Data shown:

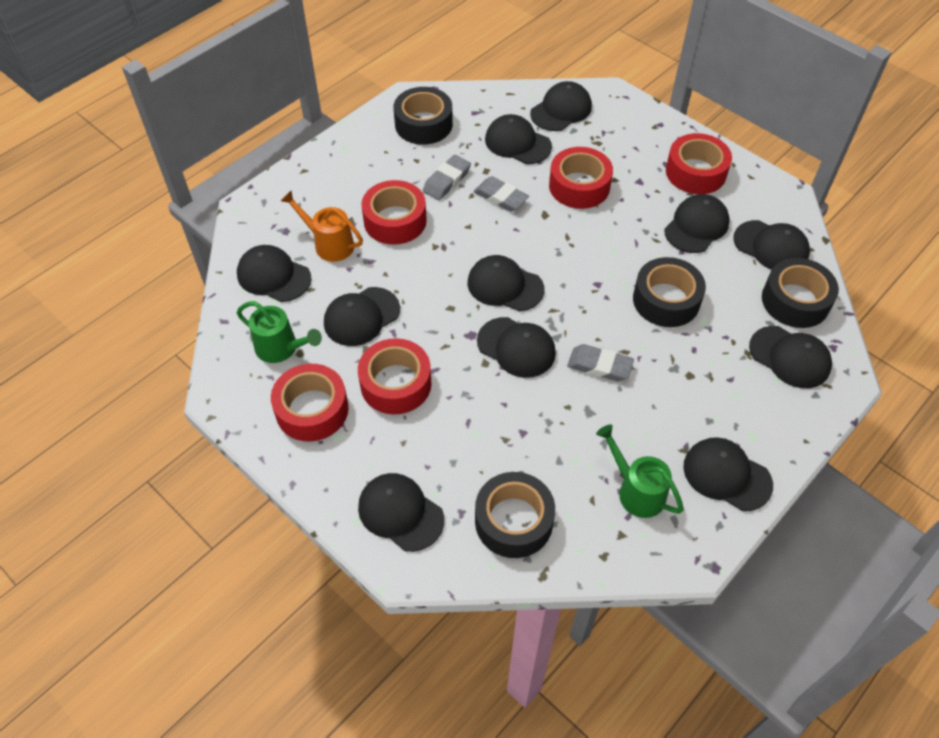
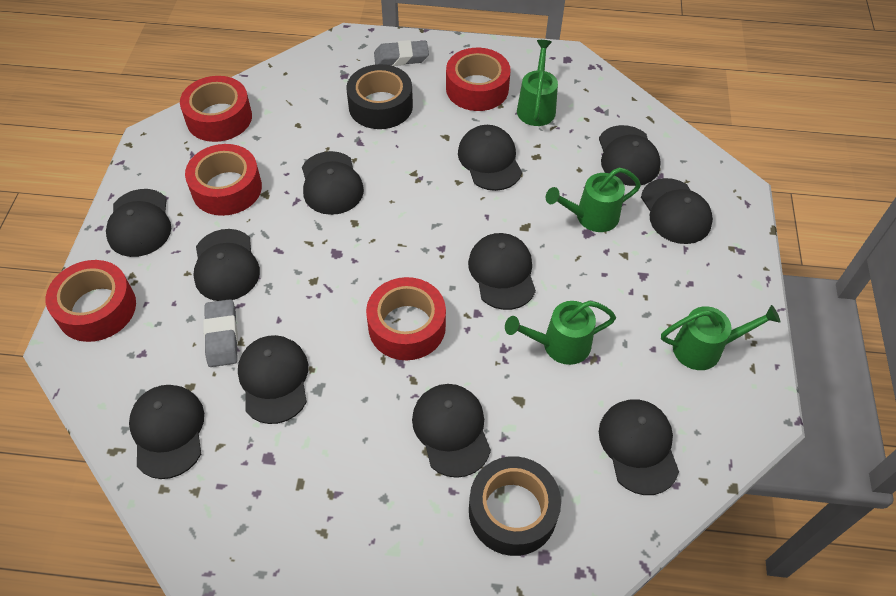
black tape: 4 -> 2
green watering can: 2 -> 4
grey eraser: 3 -> 2
orange watering can: 1 -> 0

Exercise requirements: Retrieve all lines from the data that contain the string "watering".

Result of the task:
green watering can: 2 -> 4
orange watering can: 1 -> 0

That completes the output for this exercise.